* [EXERCISE] Would you restate all the data that follows, word for word?

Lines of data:
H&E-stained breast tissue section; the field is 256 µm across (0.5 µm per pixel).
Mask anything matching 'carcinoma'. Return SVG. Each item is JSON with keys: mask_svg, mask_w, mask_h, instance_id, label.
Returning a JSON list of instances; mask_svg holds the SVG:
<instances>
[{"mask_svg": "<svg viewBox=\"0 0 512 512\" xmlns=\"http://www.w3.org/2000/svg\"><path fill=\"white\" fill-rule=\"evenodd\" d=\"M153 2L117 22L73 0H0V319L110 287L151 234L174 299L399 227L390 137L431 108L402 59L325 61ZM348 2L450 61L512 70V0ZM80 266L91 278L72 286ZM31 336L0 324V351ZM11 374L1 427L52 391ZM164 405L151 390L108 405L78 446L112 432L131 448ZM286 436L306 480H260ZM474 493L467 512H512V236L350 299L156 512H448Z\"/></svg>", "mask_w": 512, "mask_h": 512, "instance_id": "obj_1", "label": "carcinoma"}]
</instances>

* [ANSWER FOR THE TASK]
H&E-stained breast tissue section; the field is 256 µm across (0.5 µm per pixel).
Mask anything matching 'carcinoma'. Return SVG. Each item is JSON with keys: mask_svg, mask_w, mask_h, instance_id, label.
Returning a JSON list of instances; mask_svg holds the SVG:
<instances>
[{"mask_svg": "<svg viewBox=\"0 0 512 512\" xmlns=\"http://www.w3.org/2000/svg\"><path fill=\"white\" fill-rule=\"evenodd\" d=\"M153 2L117 22L73 0H0V319L110 287L151 234L174 299L399 227L390 137L431 108L402 59L325 61ZM348 2L450 61L512 70V0ZM80 266L91 278L72 286ZM31 336L0 324V351ZM11 374L1 427L52 391ZM164 405L151 390L108 405L78 446L112 432L131 448ZM286 436L306 480H260ZM474 493L467 512H512V236L350 299L156 512H448Z\"/></svg>", "mask_w": 512, "mask_h": 512, "instance_id": "obj_1", "label": "carcinoma"}]
</instances>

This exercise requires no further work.